((

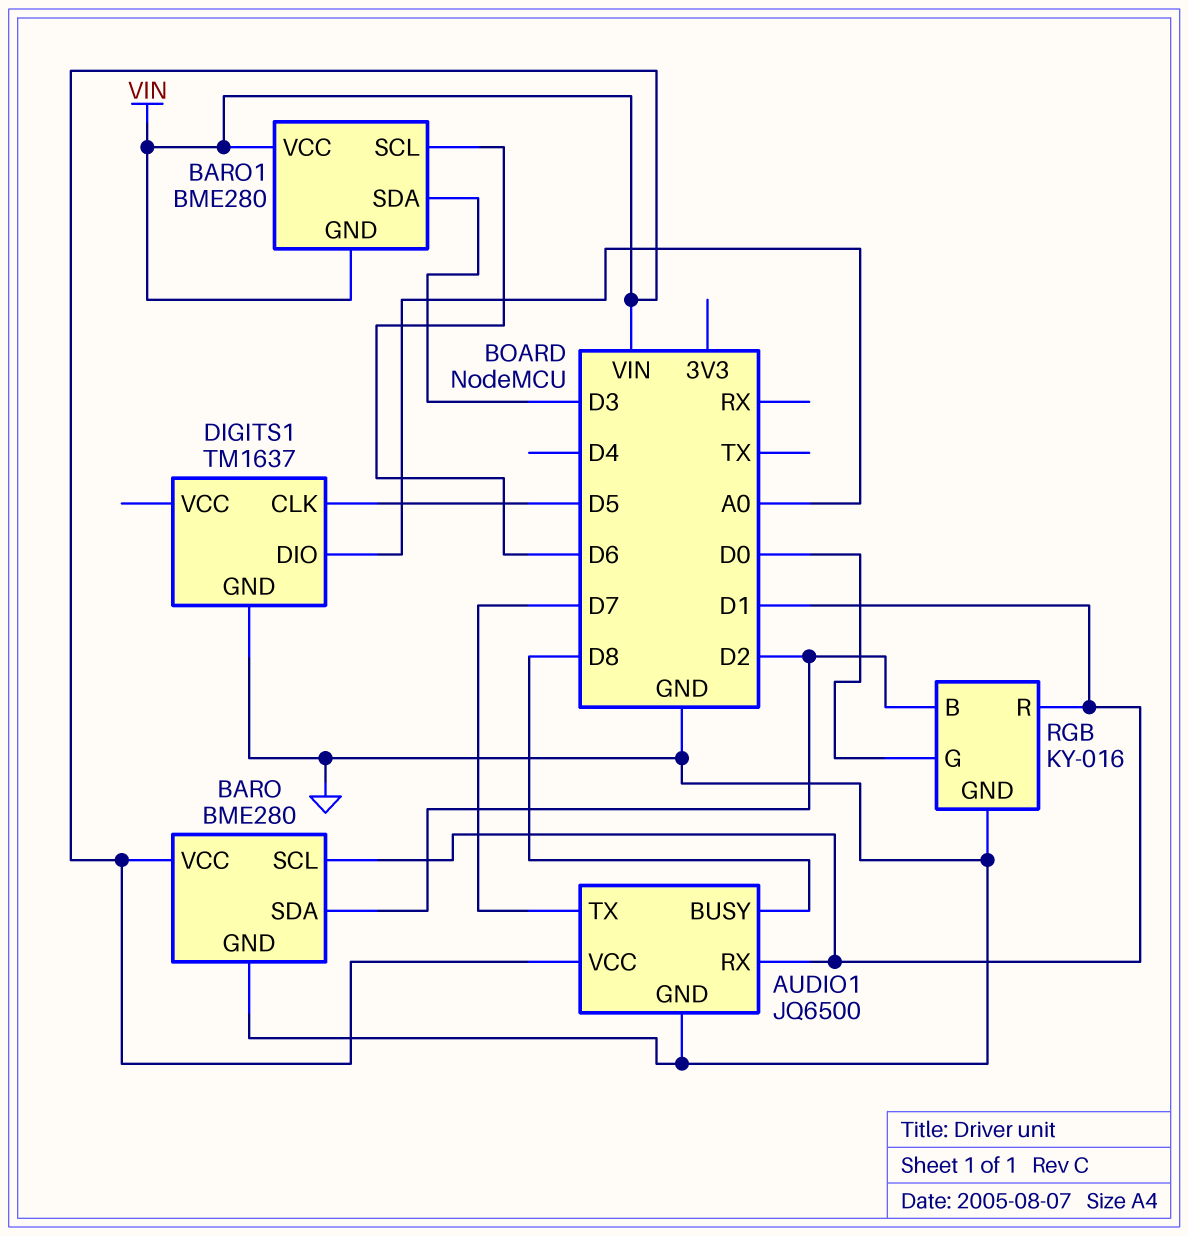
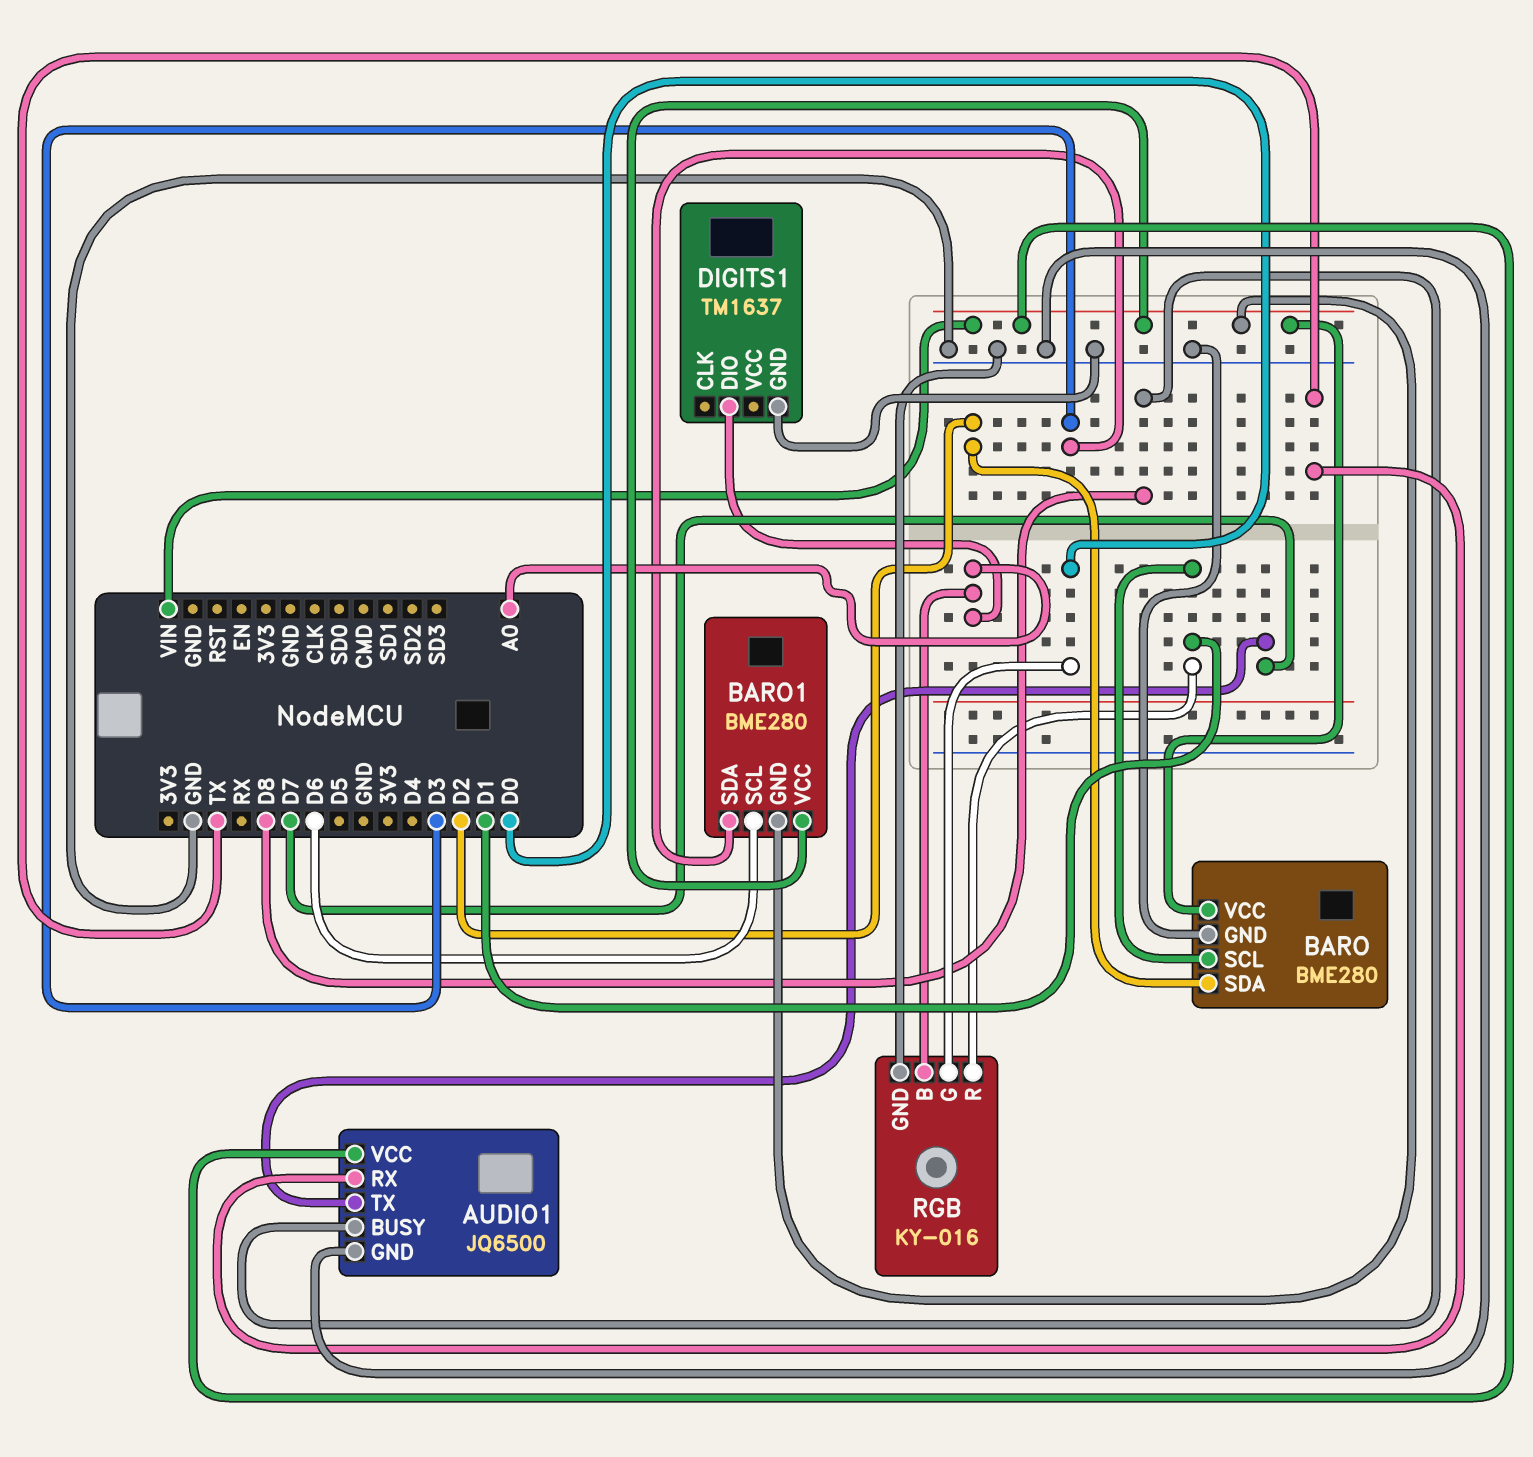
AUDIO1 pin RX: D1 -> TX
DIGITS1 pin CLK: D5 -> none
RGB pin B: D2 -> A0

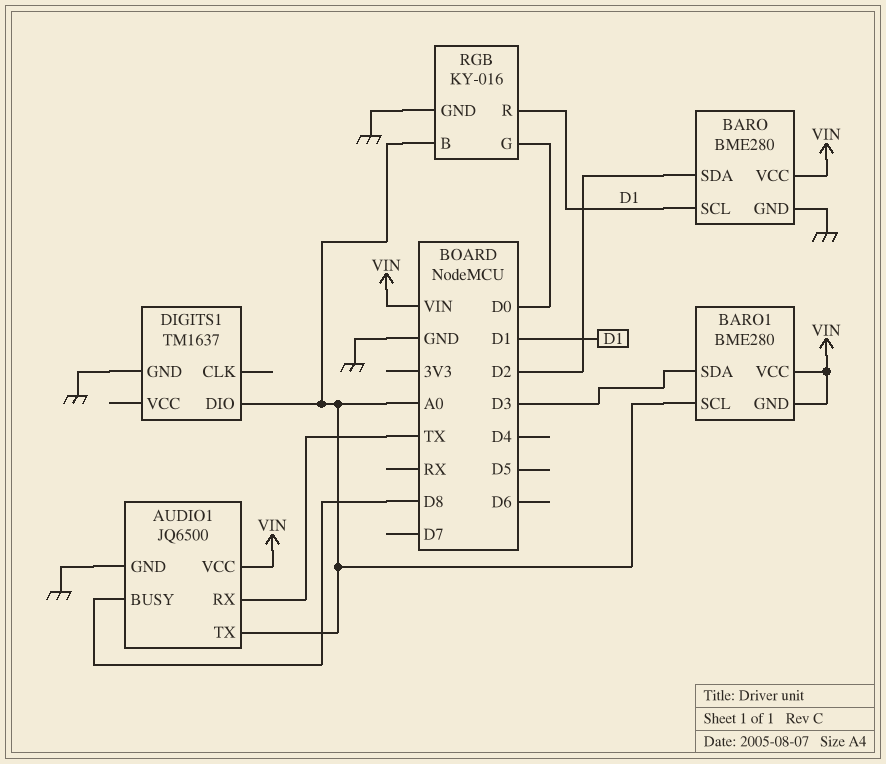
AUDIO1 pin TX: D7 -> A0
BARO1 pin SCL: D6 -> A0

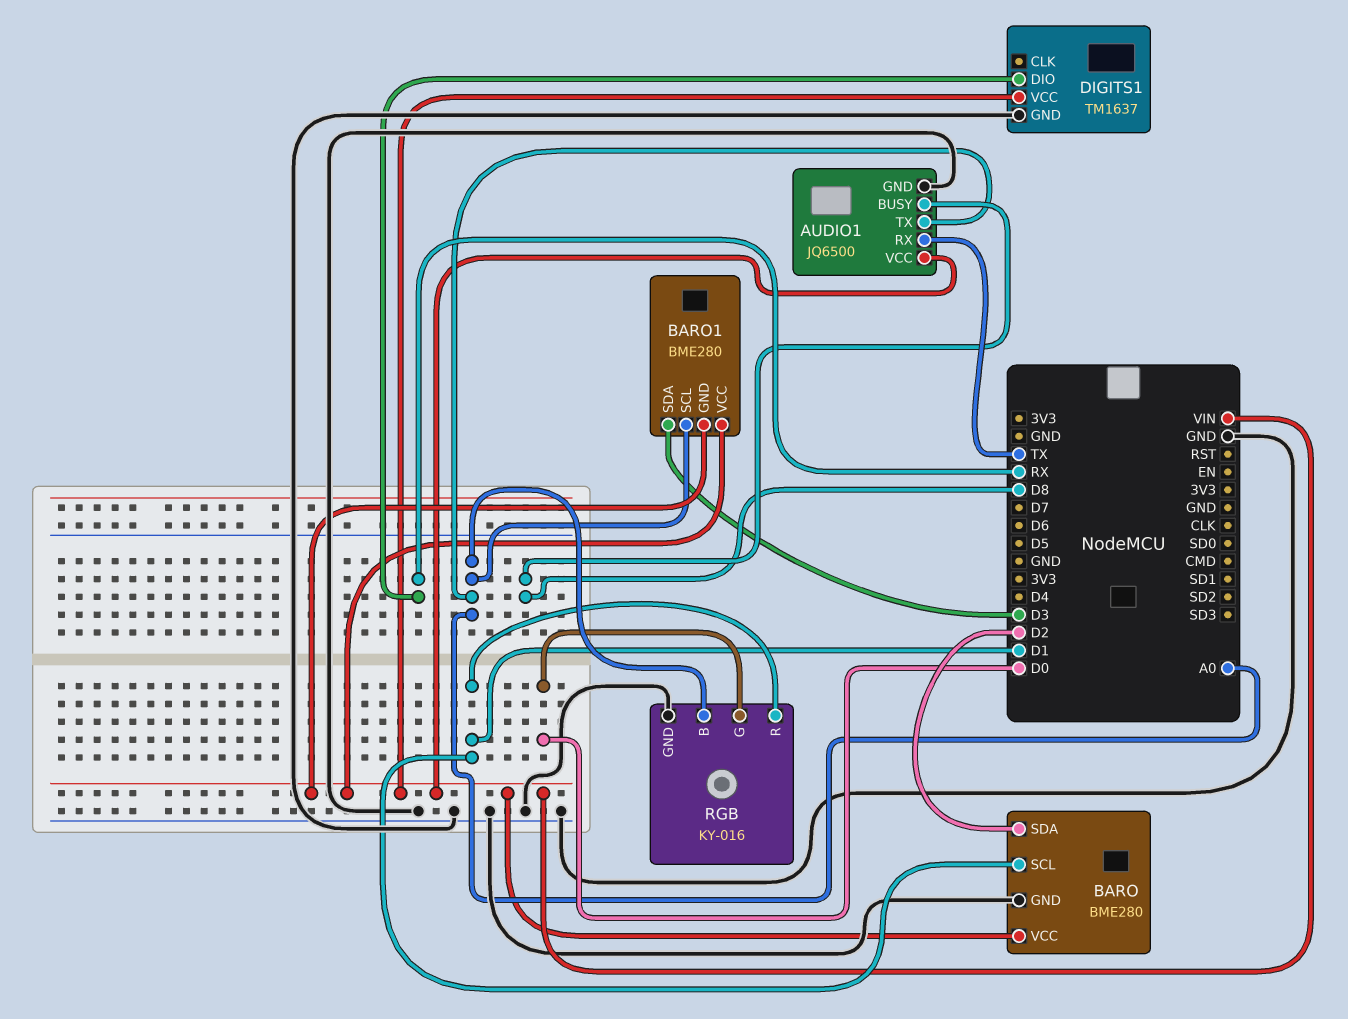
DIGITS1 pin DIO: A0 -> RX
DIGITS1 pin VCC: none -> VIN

))

» **REQUIREMENT**
Reproduce verbatim every line starting at the line that holds "BARO1 pin SCL: D6 -> A0" and ending with the final line of the data; omit the pictures.

» **TASK SOLUTION**
BARO1 pin SCL: D6 -> A0

DIGITS1 pin DIO: A0 -> RX
DIGITS1 pin VCC: none -> VIN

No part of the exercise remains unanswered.